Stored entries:

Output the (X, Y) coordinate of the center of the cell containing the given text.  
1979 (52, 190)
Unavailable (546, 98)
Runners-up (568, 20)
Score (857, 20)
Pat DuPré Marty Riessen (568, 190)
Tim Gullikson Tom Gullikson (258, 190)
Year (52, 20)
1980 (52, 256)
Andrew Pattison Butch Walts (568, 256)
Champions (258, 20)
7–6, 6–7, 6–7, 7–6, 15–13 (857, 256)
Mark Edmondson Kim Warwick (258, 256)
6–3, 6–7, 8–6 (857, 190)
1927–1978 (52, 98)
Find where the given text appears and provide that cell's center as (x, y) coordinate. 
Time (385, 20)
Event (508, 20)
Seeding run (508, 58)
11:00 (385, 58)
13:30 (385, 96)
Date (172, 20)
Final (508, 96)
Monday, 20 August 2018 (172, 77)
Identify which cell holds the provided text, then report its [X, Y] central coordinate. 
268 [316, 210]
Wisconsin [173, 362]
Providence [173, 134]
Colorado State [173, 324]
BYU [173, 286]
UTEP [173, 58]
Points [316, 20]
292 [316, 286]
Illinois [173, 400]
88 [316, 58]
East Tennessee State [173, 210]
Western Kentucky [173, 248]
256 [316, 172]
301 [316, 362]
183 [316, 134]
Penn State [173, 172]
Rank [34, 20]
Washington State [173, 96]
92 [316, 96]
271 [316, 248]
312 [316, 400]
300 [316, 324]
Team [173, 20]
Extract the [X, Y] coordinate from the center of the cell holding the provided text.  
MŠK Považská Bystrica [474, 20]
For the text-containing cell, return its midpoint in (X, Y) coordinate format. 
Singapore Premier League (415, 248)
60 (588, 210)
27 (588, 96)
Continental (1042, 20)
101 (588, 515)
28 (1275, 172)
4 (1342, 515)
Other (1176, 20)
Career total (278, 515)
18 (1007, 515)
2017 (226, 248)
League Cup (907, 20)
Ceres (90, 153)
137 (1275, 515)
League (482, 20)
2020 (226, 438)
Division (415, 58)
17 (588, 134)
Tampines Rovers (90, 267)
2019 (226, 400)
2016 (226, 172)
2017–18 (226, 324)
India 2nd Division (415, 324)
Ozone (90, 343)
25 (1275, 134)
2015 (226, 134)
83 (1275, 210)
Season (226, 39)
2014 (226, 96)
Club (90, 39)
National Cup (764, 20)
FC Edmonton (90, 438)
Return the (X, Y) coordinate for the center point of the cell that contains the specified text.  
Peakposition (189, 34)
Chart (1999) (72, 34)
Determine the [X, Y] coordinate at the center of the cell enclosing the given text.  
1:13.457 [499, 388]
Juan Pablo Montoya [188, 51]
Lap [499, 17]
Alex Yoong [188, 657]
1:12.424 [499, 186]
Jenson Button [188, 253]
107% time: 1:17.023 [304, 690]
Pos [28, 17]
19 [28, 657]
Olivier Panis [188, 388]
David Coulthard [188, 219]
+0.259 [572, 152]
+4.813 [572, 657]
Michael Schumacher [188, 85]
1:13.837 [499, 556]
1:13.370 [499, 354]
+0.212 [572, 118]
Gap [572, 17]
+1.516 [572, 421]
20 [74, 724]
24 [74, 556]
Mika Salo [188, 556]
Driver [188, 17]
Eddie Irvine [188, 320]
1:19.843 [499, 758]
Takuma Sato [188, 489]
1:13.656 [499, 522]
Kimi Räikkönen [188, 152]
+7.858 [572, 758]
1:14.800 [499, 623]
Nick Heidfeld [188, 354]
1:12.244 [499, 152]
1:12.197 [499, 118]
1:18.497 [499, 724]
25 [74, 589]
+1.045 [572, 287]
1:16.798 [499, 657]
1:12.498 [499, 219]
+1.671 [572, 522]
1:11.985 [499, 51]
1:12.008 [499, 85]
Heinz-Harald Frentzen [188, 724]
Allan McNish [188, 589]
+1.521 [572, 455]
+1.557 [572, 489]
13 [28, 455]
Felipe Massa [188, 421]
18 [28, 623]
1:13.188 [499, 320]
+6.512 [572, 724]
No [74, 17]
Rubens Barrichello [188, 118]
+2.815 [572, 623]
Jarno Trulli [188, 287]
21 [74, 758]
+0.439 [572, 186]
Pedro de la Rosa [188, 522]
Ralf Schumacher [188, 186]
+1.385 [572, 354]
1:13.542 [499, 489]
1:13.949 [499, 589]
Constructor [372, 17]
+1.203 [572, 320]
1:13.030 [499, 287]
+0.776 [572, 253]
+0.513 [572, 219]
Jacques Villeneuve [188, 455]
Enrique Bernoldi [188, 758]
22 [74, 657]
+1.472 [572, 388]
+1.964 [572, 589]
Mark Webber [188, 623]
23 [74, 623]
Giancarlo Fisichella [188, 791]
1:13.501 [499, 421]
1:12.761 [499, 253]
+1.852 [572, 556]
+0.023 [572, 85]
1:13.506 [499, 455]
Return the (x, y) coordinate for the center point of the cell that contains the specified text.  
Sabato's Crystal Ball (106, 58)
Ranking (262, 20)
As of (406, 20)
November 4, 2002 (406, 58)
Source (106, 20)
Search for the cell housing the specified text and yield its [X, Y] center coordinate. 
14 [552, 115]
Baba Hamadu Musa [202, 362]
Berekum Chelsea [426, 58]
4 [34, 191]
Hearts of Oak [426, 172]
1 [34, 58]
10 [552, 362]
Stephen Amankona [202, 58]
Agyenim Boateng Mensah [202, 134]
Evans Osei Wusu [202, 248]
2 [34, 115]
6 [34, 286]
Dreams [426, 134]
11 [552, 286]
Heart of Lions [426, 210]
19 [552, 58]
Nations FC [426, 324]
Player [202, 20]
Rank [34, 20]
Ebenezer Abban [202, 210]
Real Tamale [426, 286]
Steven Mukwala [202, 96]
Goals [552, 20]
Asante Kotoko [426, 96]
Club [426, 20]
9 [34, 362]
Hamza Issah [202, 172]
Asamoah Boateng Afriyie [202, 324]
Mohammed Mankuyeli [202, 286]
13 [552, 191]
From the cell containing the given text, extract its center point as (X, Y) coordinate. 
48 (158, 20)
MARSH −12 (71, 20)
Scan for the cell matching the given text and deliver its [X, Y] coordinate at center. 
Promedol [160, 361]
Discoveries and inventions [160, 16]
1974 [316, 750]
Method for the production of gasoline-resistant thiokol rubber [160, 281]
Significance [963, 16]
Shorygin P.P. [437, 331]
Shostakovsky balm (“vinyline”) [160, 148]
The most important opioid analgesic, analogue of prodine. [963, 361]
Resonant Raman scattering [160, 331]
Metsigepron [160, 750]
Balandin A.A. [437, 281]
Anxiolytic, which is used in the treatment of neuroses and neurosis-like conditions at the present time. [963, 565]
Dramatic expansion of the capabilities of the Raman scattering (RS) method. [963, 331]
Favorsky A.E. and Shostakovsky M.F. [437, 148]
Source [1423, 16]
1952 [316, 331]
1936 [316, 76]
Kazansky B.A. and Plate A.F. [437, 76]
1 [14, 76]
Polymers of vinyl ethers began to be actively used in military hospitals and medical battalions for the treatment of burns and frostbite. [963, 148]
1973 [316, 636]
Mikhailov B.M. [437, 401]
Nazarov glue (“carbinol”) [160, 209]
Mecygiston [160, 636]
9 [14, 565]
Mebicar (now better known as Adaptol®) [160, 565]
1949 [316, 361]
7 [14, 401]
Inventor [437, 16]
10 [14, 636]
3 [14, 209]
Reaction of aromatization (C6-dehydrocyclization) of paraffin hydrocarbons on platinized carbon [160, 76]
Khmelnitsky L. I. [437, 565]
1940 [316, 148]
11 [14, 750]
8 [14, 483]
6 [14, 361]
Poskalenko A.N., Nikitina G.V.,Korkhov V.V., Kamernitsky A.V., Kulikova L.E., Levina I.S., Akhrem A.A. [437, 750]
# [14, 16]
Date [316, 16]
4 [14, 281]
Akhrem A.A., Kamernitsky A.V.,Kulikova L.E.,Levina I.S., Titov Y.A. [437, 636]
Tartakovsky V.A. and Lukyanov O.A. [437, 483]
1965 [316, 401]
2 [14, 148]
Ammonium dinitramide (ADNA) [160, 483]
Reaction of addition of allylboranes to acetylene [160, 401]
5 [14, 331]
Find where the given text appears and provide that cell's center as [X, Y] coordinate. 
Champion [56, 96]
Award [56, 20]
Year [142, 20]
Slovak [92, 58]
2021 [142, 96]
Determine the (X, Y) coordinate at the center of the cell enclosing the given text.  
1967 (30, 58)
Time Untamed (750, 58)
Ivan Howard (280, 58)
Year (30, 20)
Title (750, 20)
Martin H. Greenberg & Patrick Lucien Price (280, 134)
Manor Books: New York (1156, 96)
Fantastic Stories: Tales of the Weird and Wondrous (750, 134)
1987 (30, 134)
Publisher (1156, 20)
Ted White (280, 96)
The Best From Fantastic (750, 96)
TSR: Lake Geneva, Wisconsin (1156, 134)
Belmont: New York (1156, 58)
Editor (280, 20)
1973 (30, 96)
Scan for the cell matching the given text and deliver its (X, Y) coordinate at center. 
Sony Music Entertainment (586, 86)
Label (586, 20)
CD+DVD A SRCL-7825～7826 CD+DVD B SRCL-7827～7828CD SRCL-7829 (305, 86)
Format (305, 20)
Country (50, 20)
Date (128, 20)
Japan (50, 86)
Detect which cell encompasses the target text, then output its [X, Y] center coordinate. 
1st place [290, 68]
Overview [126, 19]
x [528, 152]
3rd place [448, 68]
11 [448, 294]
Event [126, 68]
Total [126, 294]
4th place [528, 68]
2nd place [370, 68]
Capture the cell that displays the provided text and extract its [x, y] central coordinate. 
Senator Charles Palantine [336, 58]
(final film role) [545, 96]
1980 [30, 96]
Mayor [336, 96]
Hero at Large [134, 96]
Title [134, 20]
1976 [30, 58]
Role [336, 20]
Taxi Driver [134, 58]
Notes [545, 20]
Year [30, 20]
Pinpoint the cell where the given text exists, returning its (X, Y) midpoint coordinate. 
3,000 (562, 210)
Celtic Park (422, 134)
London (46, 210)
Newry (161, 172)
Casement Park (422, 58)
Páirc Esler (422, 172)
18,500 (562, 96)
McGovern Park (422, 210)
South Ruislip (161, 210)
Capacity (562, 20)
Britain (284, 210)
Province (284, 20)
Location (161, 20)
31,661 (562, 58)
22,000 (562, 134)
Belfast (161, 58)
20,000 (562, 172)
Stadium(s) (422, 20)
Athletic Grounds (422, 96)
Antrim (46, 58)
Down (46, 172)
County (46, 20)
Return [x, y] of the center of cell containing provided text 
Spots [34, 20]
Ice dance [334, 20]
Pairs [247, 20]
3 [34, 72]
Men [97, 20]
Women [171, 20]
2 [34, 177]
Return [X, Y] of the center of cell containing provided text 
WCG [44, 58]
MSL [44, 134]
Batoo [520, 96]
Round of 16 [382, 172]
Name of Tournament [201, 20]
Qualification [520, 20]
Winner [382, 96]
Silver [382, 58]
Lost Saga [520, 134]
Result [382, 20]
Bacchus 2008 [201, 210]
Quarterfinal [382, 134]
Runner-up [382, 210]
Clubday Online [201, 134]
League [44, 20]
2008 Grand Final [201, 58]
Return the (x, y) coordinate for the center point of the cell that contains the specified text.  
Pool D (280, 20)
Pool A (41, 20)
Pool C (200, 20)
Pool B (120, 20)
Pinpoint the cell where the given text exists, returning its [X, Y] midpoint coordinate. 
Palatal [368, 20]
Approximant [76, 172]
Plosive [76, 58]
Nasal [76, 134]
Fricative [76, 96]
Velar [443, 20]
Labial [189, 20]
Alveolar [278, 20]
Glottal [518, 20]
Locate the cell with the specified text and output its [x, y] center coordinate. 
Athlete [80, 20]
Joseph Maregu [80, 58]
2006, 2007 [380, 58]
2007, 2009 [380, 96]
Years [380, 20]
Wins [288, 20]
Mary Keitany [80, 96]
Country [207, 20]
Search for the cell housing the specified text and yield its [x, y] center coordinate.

# [Task to complete]
Rewrite the stretch of data from the start through the line containing "11:00 (385, 58)", swapping "Champions" for "Winners" and leaving everything else unchanged.

# [Response to the exercise]
Output the (X, Y) coordinate of the center of the cell containing the given text.  
1979 (52, 190)
Unavailable (546, 98)
Runners-up (568, 20)
Score (857, 20)
Pat DuPré Marty Riessen (568, 190)
Tim Gullikson Tom Gullikson (258, 190)
Year (52, 20)
1980 (52, 256)
Andrew Pattison Butch Walts (568, 256)
Winners (258, 20)
7–6, 6–7, 6–7, 7–6, 15–13 (857, 256)
Mark Edmondson Kim Warwick (258, 256)
6–3, 6–7, 8–6 (857, 190)
1927–1978 (52, 98)
Find where the given text appears and provide that cell's center as (x, y) coordinate. 
Time (385, 20)
Event (508, 20)
Seeding run (508, 58)
11:00 (385, 58)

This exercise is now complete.